The response must contain all of the entries, each one repeated exactly.

————————

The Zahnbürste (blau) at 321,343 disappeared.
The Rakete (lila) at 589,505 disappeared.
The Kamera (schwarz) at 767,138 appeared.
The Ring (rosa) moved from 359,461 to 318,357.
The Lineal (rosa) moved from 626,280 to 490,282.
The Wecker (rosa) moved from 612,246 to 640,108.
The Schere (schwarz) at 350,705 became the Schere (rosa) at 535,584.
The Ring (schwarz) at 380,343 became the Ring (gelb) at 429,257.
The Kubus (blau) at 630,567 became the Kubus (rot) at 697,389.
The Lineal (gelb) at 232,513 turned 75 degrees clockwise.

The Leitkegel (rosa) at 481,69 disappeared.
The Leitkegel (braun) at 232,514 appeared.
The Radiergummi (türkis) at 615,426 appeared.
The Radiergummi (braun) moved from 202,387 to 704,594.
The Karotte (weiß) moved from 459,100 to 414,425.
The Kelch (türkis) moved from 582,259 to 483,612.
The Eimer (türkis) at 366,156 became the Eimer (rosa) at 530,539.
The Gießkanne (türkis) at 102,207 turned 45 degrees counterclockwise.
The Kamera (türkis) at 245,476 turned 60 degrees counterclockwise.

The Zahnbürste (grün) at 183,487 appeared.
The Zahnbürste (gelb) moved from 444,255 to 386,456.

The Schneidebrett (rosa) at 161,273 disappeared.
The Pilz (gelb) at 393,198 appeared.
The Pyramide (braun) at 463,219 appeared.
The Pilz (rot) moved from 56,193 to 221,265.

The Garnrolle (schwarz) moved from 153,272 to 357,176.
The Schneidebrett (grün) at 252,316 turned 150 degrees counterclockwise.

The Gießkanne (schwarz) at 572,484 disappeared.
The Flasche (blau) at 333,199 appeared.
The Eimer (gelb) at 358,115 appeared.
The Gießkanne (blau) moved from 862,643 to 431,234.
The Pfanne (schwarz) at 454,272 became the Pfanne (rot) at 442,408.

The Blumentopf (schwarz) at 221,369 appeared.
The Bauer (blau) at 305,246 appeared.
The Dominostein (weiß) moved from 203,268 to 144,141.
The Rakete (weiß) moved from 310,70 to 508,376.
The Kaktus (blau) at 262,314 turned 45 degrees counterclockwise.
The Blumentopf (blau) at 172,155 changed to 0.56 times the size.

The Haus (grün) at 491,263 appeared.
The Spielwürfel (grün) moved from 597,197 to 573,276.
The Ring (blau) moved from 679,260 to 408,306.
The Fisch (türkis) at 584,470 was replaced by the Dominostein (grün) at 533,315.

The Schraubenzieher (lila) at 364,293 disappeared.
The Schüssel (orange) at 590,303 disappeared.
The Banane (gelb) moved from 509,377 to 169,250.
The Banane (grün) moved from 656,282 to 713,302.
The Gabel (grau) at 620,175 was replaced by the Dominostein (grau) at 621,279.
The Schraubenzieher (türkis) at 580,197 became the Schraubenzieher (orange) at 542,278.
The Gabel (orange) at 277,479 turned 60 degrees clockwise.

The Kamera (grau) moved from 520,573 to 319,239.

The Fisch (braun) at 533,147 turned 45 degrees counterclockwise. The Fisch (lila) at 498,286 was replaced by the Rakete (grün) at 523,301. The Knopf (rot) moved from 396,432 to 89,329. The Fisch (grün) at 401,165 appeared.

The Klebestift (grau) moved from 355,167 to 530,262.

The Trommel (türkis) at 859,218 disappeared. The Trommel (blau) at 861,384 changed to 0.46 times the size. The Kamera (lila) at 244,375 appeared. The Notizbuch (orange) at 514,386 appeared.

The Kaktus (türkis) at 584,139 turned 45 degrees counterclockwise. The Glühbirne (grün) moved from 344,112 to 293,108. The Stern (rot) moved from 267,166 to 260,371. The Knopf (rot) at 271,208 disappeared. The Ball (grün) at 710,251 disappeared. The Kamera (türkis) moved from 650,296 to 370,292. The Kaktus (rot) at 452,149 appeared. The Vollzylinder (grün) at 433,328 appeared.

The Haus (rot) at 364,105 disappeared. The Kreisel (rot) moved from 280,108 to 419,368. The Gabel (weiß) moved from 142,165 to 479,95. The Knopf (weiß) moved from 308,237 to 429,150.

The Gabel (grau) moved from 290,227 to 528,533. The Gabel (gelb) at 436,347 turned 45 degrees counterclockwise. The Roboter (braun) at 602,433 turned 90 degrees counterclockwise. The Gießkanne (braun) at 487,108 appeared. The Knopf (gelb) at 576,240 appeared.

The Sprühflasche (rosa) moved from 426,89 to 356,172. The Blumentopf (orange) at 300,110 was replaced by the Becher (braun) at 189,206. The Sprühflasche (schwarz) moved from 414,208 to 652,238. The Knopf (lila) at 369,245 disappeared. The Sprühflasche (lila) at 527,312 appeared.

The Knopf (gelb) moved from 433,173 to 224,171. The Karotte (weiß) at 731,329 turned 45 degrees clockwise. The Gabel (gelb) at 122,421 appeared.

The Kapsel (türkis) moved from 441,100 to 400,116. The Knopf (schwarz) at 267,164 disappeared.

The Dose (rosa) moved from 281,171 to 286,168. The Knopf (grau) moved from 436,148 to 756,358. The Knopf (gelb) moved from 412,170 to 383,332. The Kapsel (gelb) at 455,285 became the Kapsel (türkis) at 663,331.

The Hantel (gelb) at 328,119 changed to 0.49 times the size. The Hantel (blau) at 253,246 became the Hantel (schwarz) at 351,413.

————————

> [Solution for this exercise]:
The Zahnbürste (blau) at 321,343 disappeared.
The Rakete (lila) at 589,505 disappeared.
The Kamera (schwarz) at 767,138 appeared.
The Ring (rosa) moved from 359,461 to 318,357.
The Lineal (rosa) moved from 626,280 to 490,282.
The Wecker (rosa) moved from 612,246 to 640,108.
The Schere (schwarz) at 350,705 became the Schere (rosa) at 535,584.
The Ring (schwarz) at 380,343 became the Ring (gelb) at 429,257.
The Kubus (blau) at 630,567 became the Kubus (rot) at 697,389.
The Lineal (gelb) at 232,513 turned 75 degrees clockwise.

The Leitkegel (rosa) at 481,69 disappeared.
The Leitkegel (braun) at 232,514 appeared.
The Radiergummi (türkis) at 615,426 appeared.
The Radiergummi (braun) moved from 202,387 to 704,594.
The Karotte (weiß) moved from 459,100 to 414,425.
The Kelch (türkis) moved from 582,259 to 483,612.
The Eimer (türkis) at 366,156 became the Eimer (rosa) at 530,539.
The Gießkanne (türkis) at 102,207 turned 45 degrees counterclockwise.
The Kamera (türkis) at 245,476 turned 60 degrees counterclockwise.

The Zahnbürste (grün) at 183,487 appeared.
The Zahnbürste (gelb) moved from 444,255 to 386,456.

The Schneidebrett (rosa) at 161,273 disappeared.
The Pilz (gelb) at 393,198 appeared.
The Pyramide (braun) at 463,219 appeared.
The Pilz (rot) moved from 56,193 to 221,265.

The Garnrolle (schwarz) moved from 153,272 to 357,176.
The Schneidebrett (grün) at 252,316 turned 150 degrees counterclockwise.

The Gießkanne (schwarz) at 572,484 disappeared.
The Flasche (blau) at 333,199 appeared.
The Eimer (gelb) at 358,115 appeared.
The Gießkanne (blau) moved from 862,643 to 431,234.
The Pfanne (schwarz) at 454,272 became the Pfanne (rot) at 442,408.

The Blumentopf (schwarz) at 221,369 appeared.
The Bauer (blau) at 305,246 appeared.
The Dominostein (weiß) moved from 203,268 to 144,141.
The Rakete (weiß) moved from 310,70 to 508,376.
The Kaktus (blau) at 262,314 turned 45 degrees counterclockwise.
The Blumentopf (blau) at 172,155 changed to 0.56 times the size.

The Haus (grün) at 491,263 appeared.
The Spielwürfel (grün) moved from 597,197 to 573,276.
The Ring (blau) moved from 679,260 to 408,306.
The Fisch (türkis) at 584,470 was replaced by the Dominostein (grün) at 533,315.

The Schraubenzieher (lila) at 364,293 disappeared.
The Schüssel (orange) at 590,303 disappeared.
The Banane (gelb) moved from 509,377 to 169,250.
The Banane (grün) moved from 656,282 to 713,302.
The Gabel (grau) at 620,175 was replaced by the Dominostein (grau) at 621,279.
The Schraubenzieher (türkis) at 580,197 became the Schraubenzieher (orange) at 542,278.
The Gabel (orange) at 277,479 turned 60 degrees clockwise.

The Kamera (grau) moved from 520,573 to 319,239.

The Fisch (braun) at 533,147 turned 45 degrees counterclockwise. The Fisch (lila) at 498,286 was replaced by the Rakete (grün) at 523,301. The Knopf (rot) moved from 396,432 to 89,329. The Fisch (grün) at 401,165 appeared.

The Klebestift (grau) moved from 355,167 to 530,262.

The Trommel (türkis) at 859,218 disappeared. The Trommel (blau) at 861,384 changed to 0.46 times the size. The Kamera (lila) at 244,375 appeared. The Notizbuch (orange) at 514,386 appeared.

The Kaktus (türkis) at 584,139 turned 45 degrees counterclockwise. The Glühbirne (grün) moved from 344,112 to 293,108. The Stern (rot) moved from 267,166 to 260,371. The Knopf (rot) at 271,208 disappeared. The Ball (grün) at 710,251 disappeared. The Kamera (türkis) moved from 650,296 to 370,292. The Kaktus (rot) at 452,149 appeared. The Vollzylinder (grün) at 433,328 appeared.

The Haus (rot) at 364,105 disappeared. The Kreisel (rot) moved from 280,108 to 419,368. The Gabel (weiß) moved from 142,165 to 479,95. The Knopf (weiß) moved from 308,237 to 429,150.

The Gabel (grau) moved from 290,227 to 528,533. The Gabel (gelb) at 436,347 turned 45 degrees counterclockwise. The Roboter (braun) at 602,433 turned 90 degrees counterclockwise. The Gießkanne (braun) at 487,108 appeared. The Knopf (gelb) at 576,240 appeared.

The Sprühflasche (rosa) moved from 426,89 to 356,172. The Blumentopf (orange) at 300,110 was replaced by the Becher (braun) at 189,206. The Sprühflasche (schwarz) moved from 414,208 to 652,238. The Knopf (lila) at 369,245 disappeared. The Sprühflasche (lila) at 527,312 appeared.

The Knopf (gelb) moved from 433,173 to 224,171. The Karotte (weiß) at 731,329 turned 45 degrees clockwise. The Gabel (gelb) at 122,421 appeared.

The Kapsel (türkis) moved from 441,100 to 400,116. The Knopf (schwarz) at 267,164 disappeared.

The Dose (rosa) moved from 281,171 to 286,168. The Knopf (grau) moved from 436,148 to 756,358. The Knopf (gelb) moved from 412,170 to 383,332. The Kapsel (gelb) at 455,285 became the Kapsel (türkis) at 663,331.

The Hantel (gelb) at 328,119 changed to 0.49 times the size. The Hantel (blau) at 253,246 became the Hantel (schwarz) at 351,413.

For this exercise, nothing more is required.